Segment Open

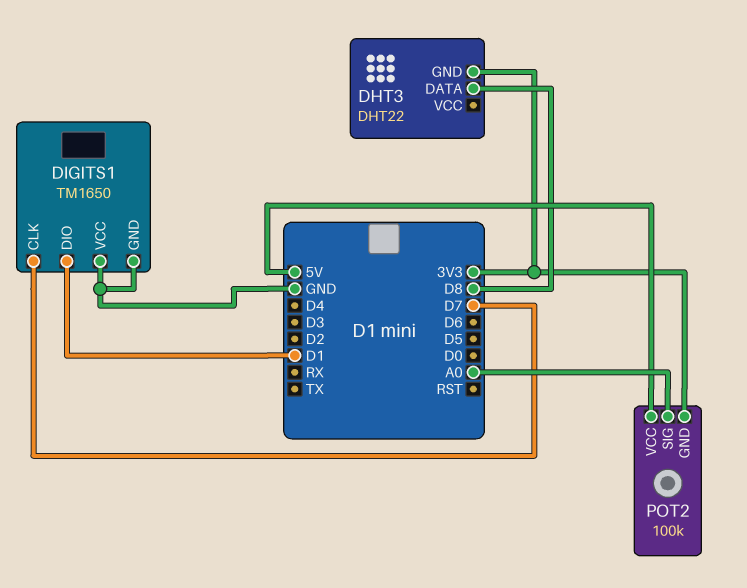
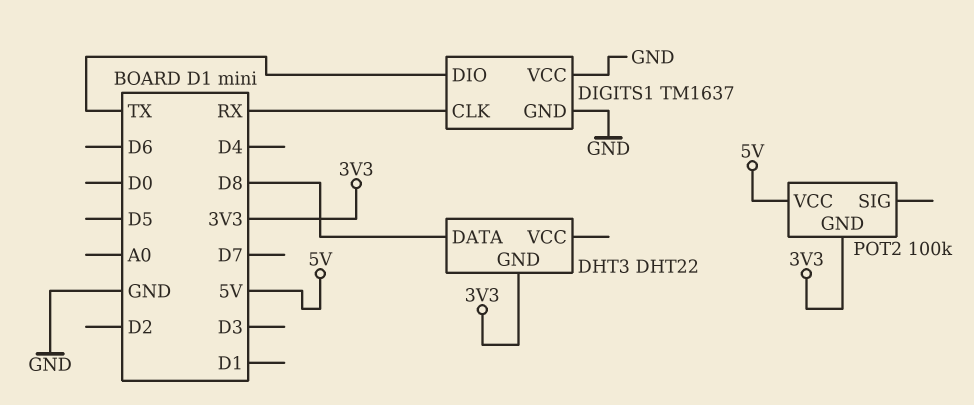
DIGITS1: TM1650 -> TM1637
DIGITS1 pin CLK: D7 -> RX
DIGITS1 pin DIO: D1 -> TX
POT2 pin SIG: A0 -> none

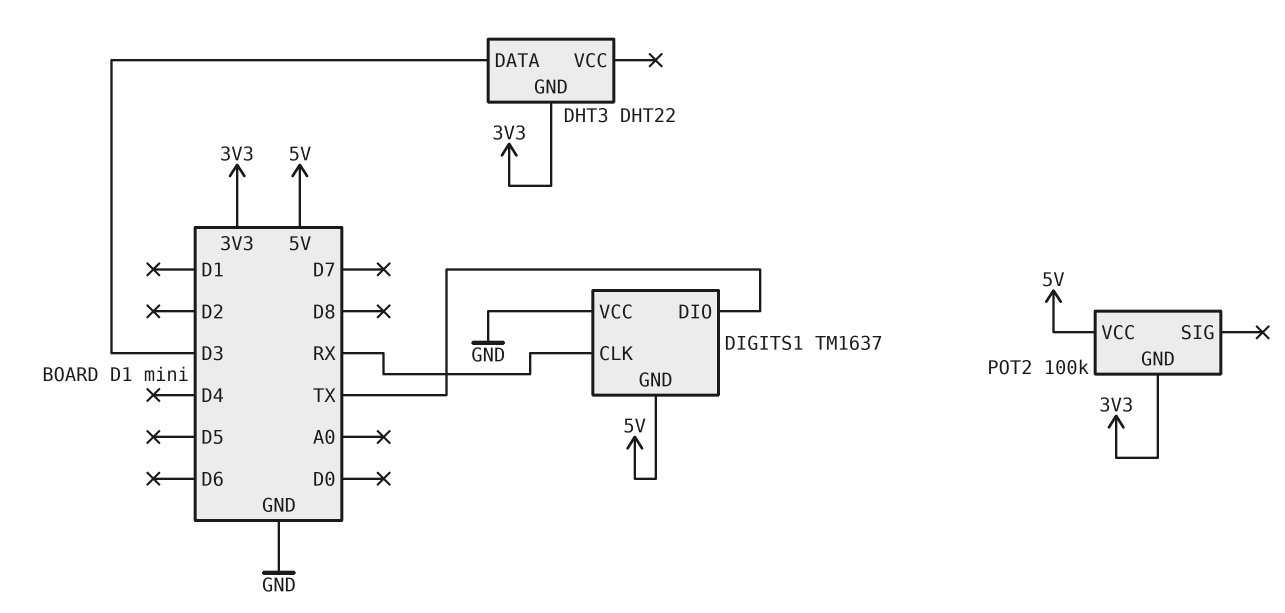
DHT3 pin DATA: D8 -> D3
DIGITS1 pin GND: GND -> 5V

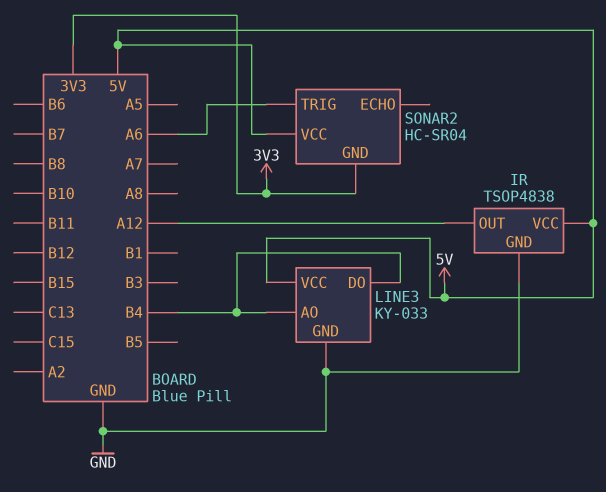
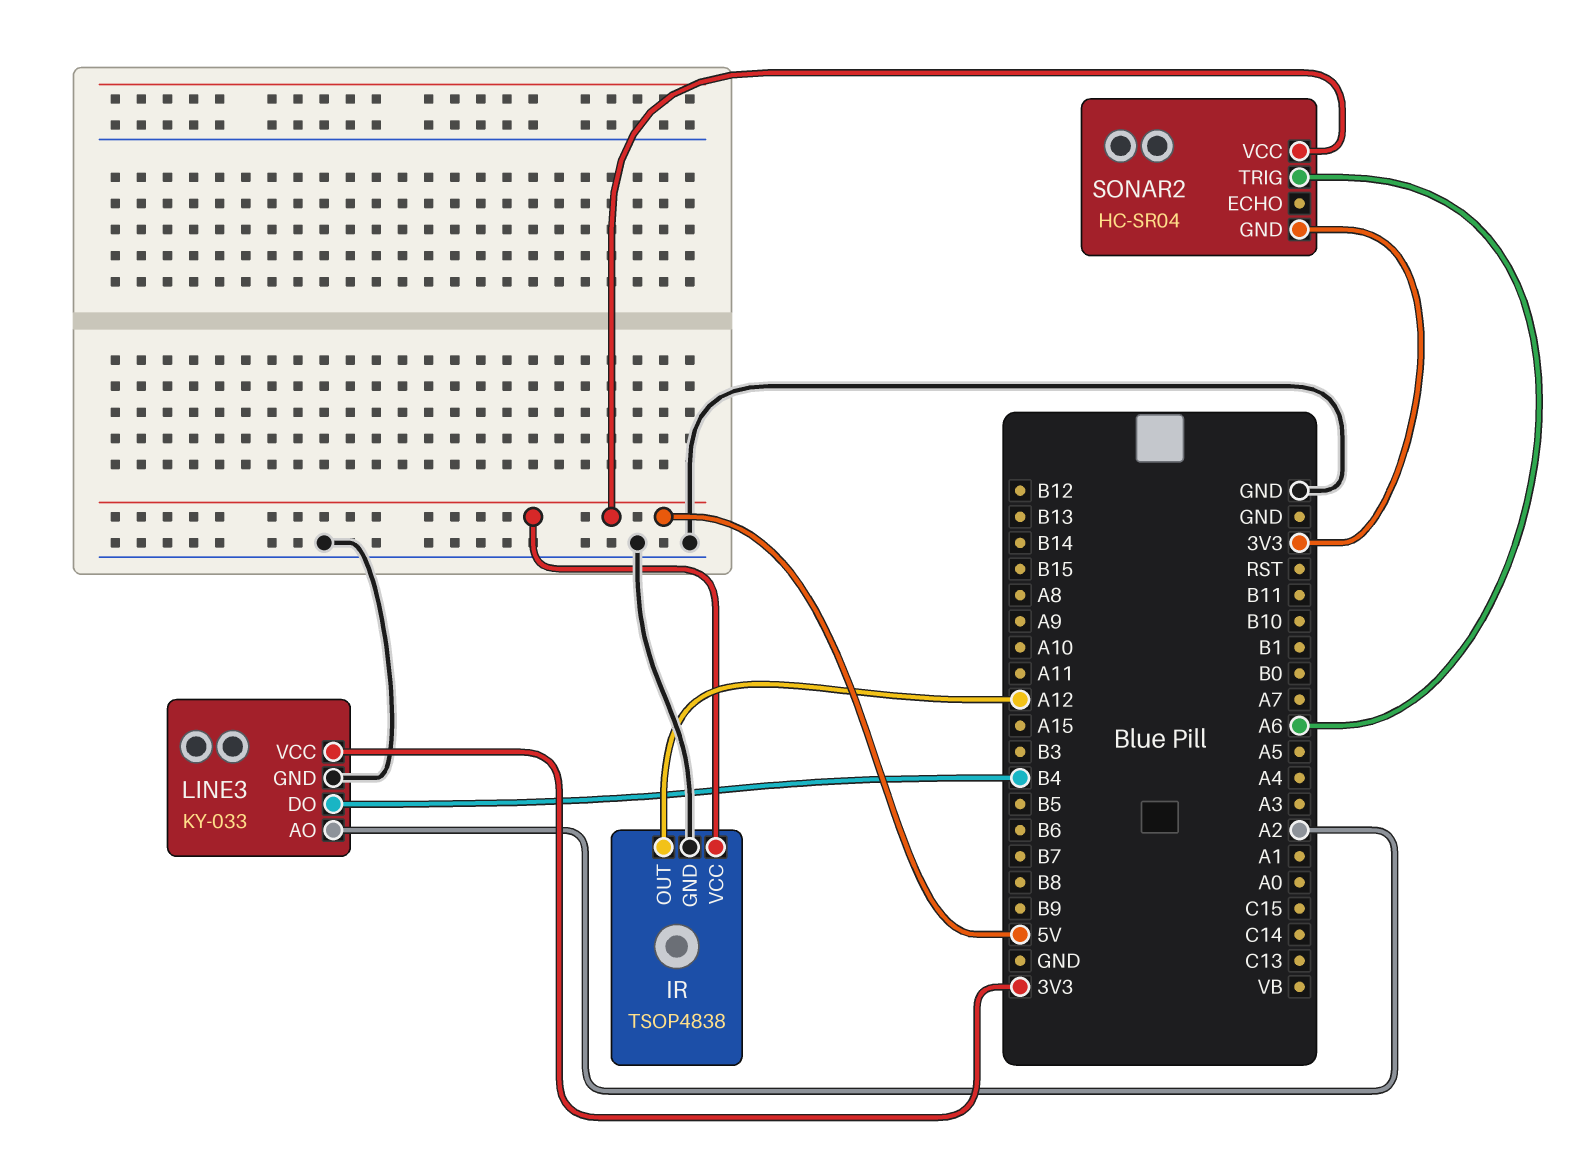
LINE3 pin AO: B4 -> A2
LINE3 pin VCC: 5V -> 3V3

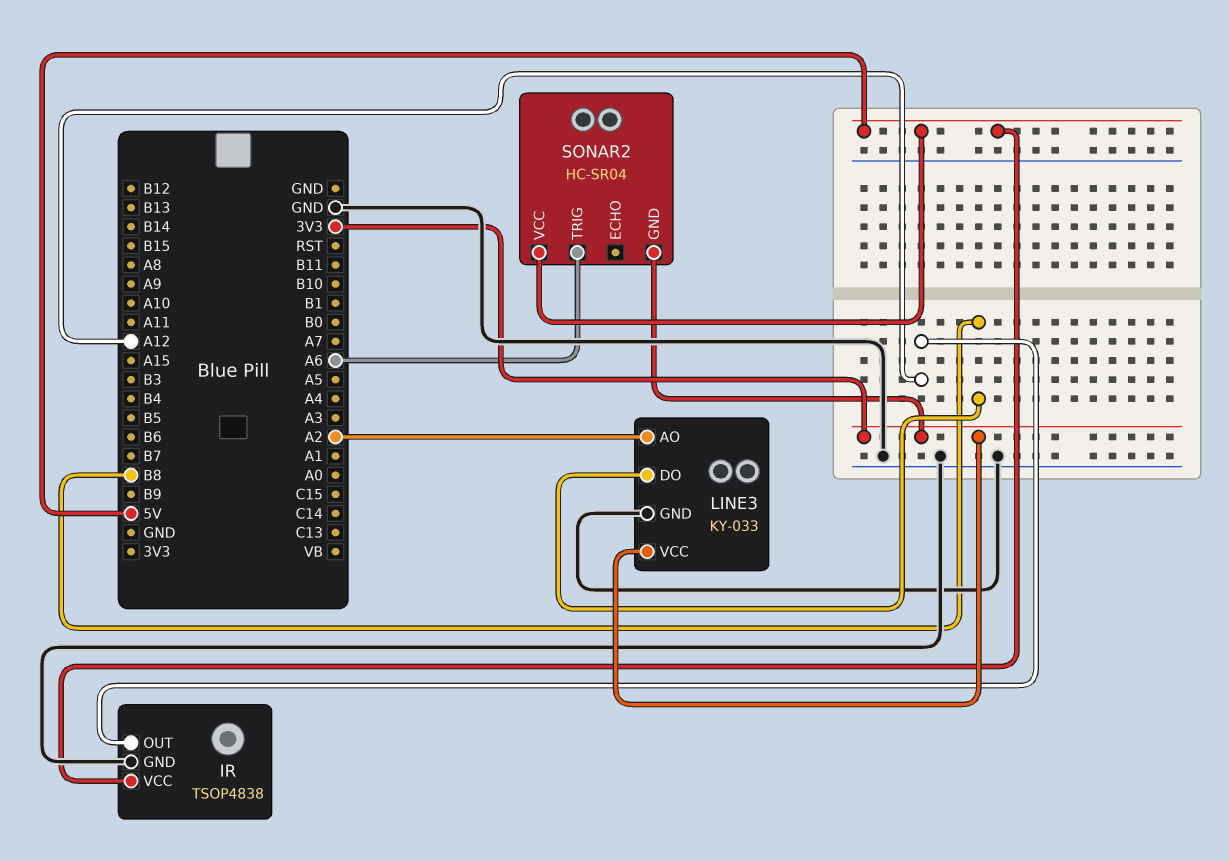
LINE3 pin DO: B4 -> B8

Segment Closed

## TASK STATEMENT
Transcribe every line from the one containing "LINE3 pin AO: B4 -> A2" to the end of the listing, exactly and exclusively. Do not carry any picture over.

## TASK RESULT
LINE3 pin AO: B4 -> A2
LINE3 pin VCC: 5V -> 3V3

LINE3 pin DO: B4 -> B8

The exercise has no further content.